### Task details:
Within the data that follows, set down exactly the lines from the one containing "R202: 39k (5V, U201/ADJ)" through the one containing "U202 pin GP2: none -> VBAT", both ends included.

### Information provided:
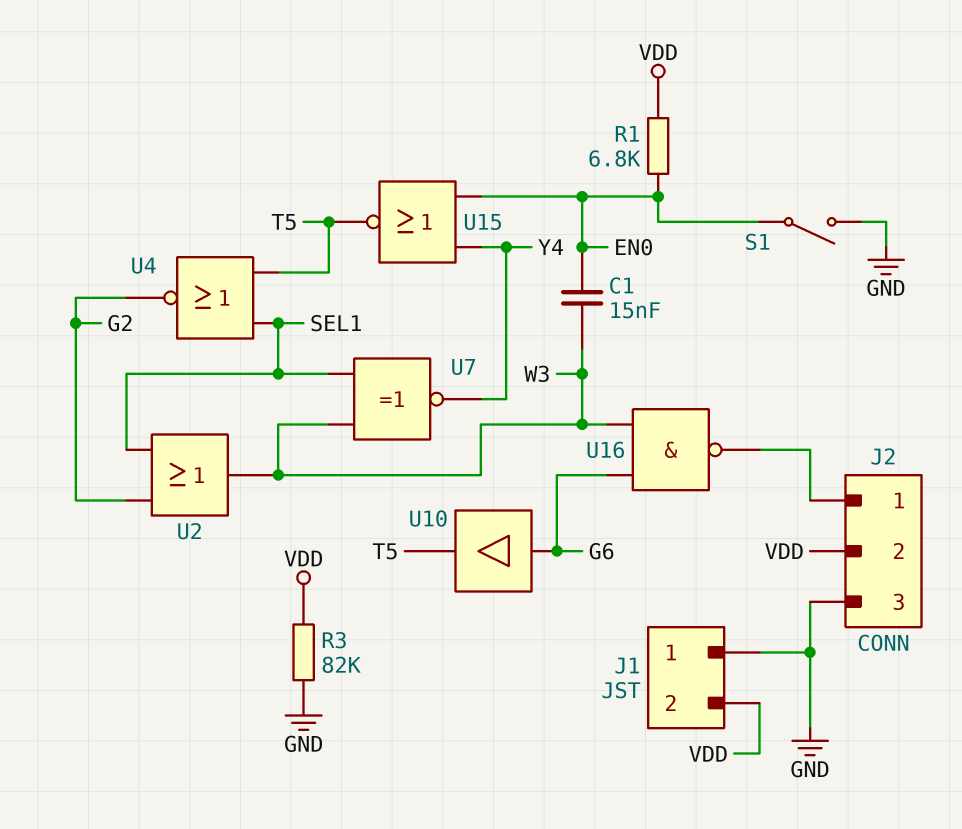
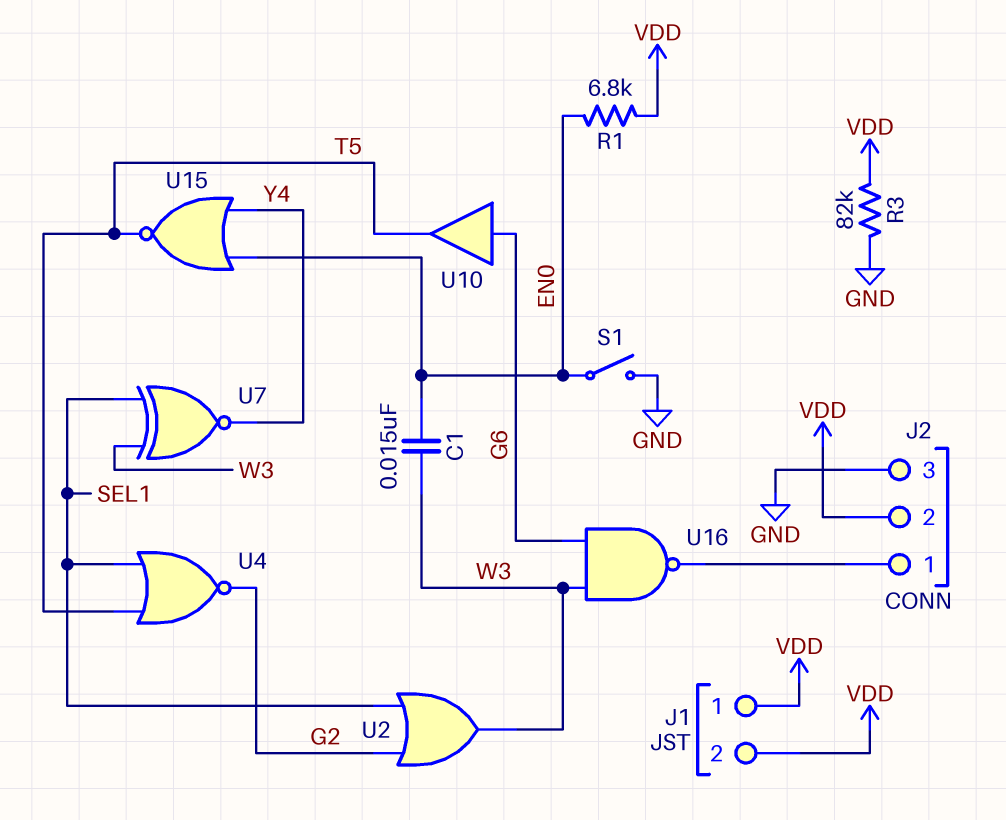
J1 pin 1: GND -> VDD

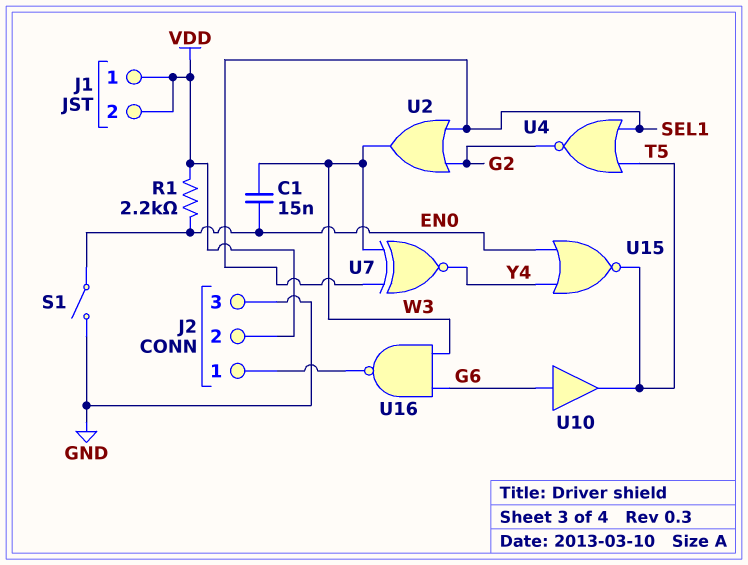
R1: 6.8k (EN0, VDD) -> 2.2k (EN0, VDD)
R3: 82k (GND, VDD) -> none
* * *
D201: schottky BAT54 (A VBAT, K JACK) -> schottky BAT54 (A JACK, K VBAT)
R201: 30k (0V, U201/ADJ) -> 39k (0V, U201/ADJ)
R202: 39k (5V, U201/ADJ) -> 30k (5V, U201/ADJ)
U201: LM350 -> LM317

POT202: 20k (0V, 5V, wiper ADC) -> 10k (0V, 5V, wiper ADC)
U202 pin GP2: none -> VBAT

### Answer section:
R202: 39k (5V, U201/ADJ) -> 30k (5V, U201/ADJ)
U201: LM350 -> LM317

POT202: 20k (0V, 5V, wiper ADC) -> 10k (0V, 5V, wiper ADC)
U202 pin GP2: none -> VBAT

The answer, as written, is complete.